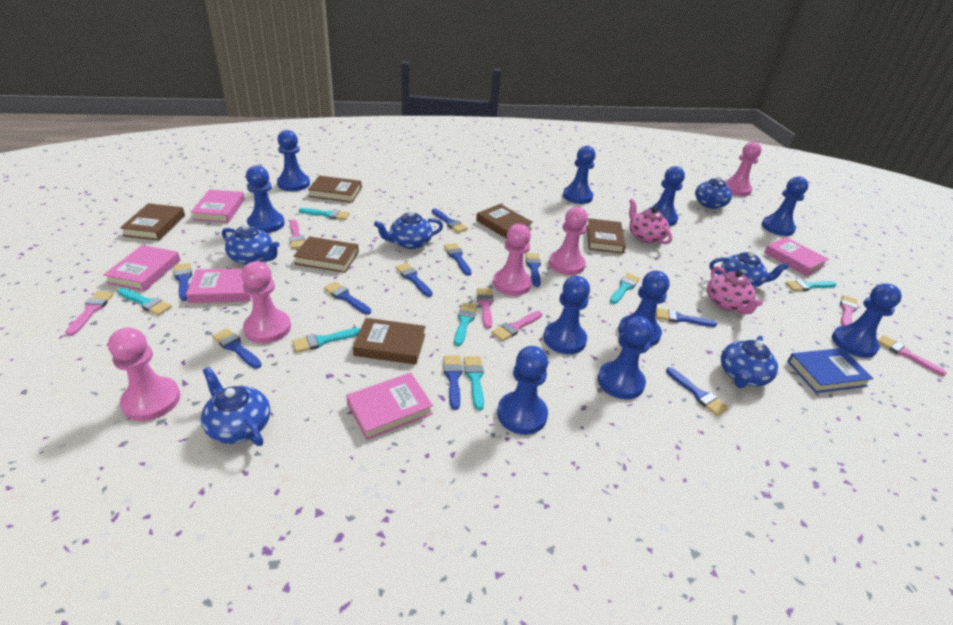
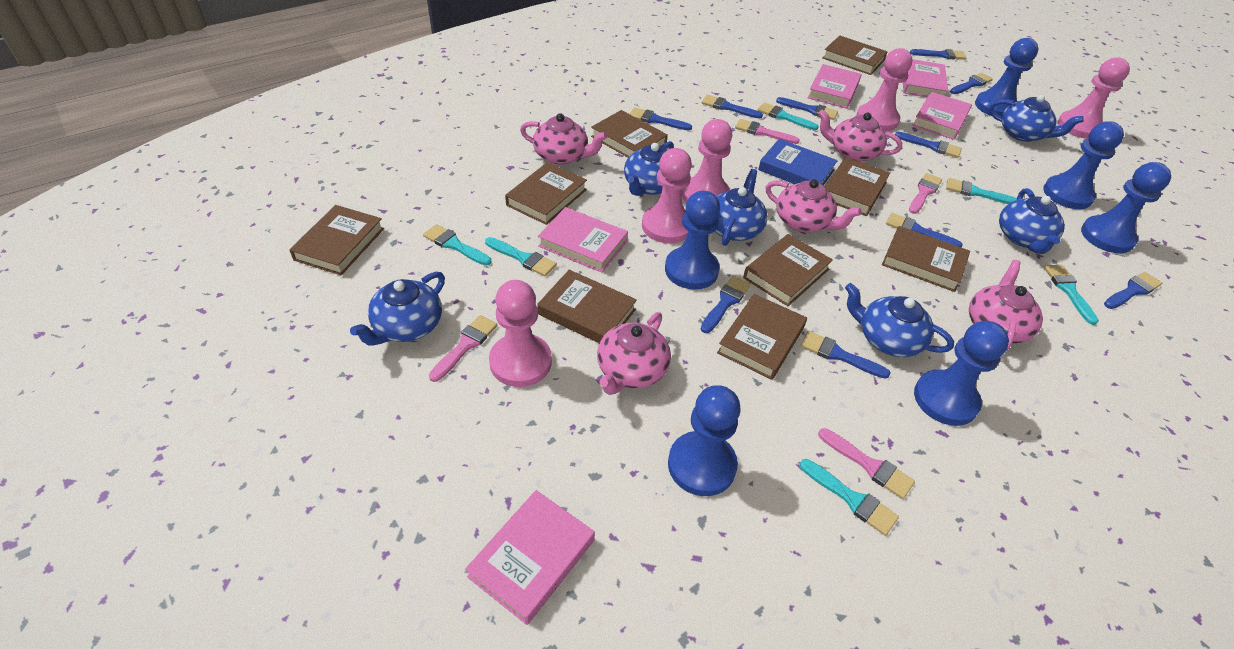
blue pawn: 10 -> 6
brown book: 6 -> 9
pink brush: 6 -> 4
pink teapot: 2 -> 5
turquoise brush: 7 -> 6

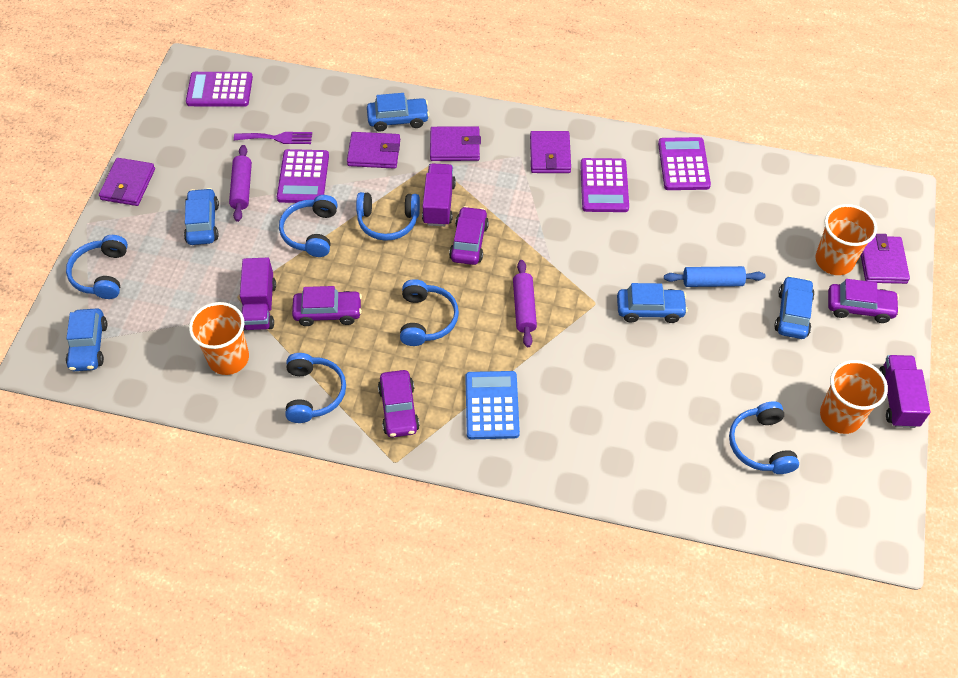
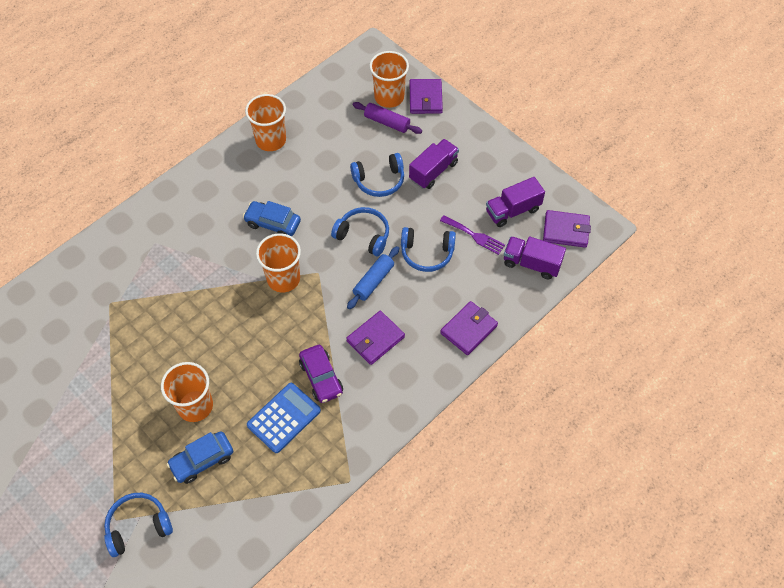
blue car: 5 -> 2
blue headphones: 6 -> 4
orange cup: 3 -> 4
purple calculator: 4 -> 0
purple car: 4 -> 1
purple rolling pin: 2 -> 1
purple wallet: 5 -> 4

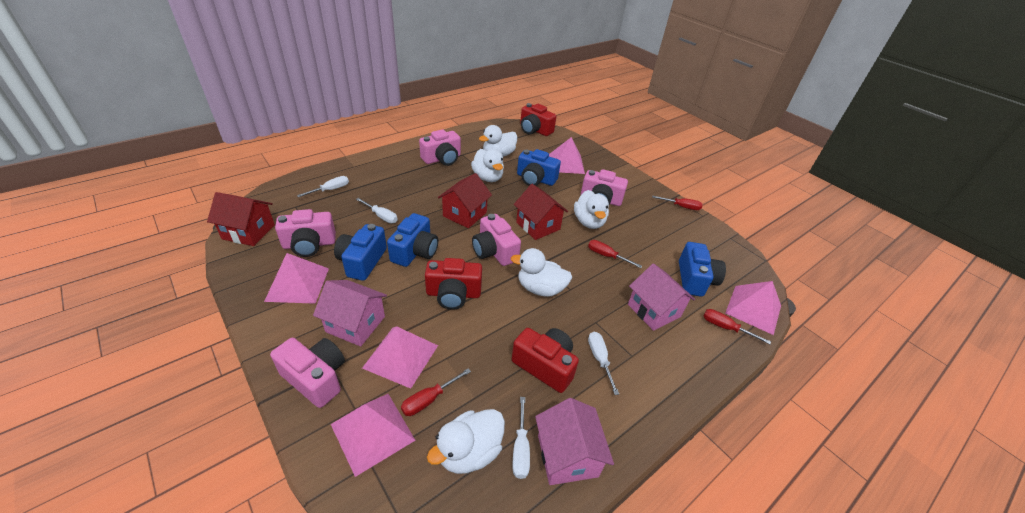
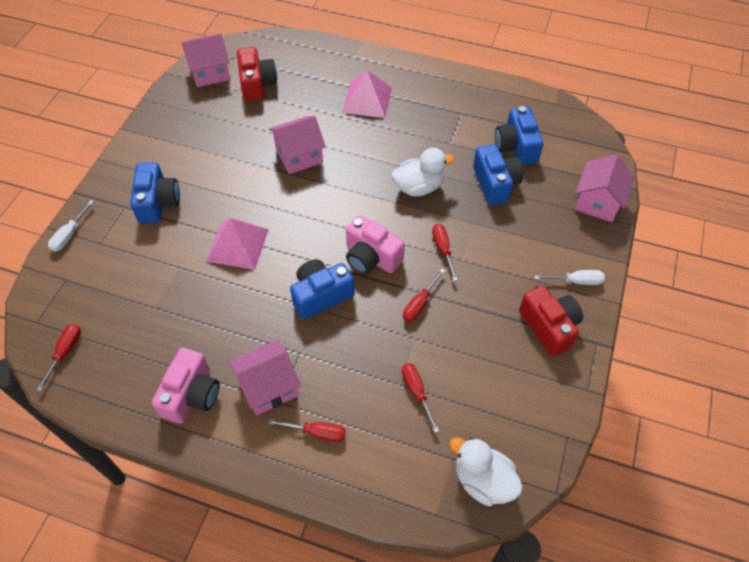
pink camera: 5 -> 2
pink house: 3 -> 4
pink pyramid: 5 -> 2
red camera: 3 -> 2
red house: 3 -> 0
red screwdriver: 4 -> 5
white duck: 5 -> 2
white screwdriver: 4 -> 2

INSTRUCTIONS FOR THE TASK: Every line from the one containing "pink camera: 5 -> 2" to the end of the entries must be set down exactly, with none omitted and none added.

WRITTEN RESPONSE:
pink camera: 5 -> 2
pink house: 3 -> 4
pink pyramid: 5 -> 2
red camera: 3 -> 2
red house: 3 -> 0
red screwdriver: 4 -> 5
white duck: 5 -> 2
white screwdriver: 4 -> 2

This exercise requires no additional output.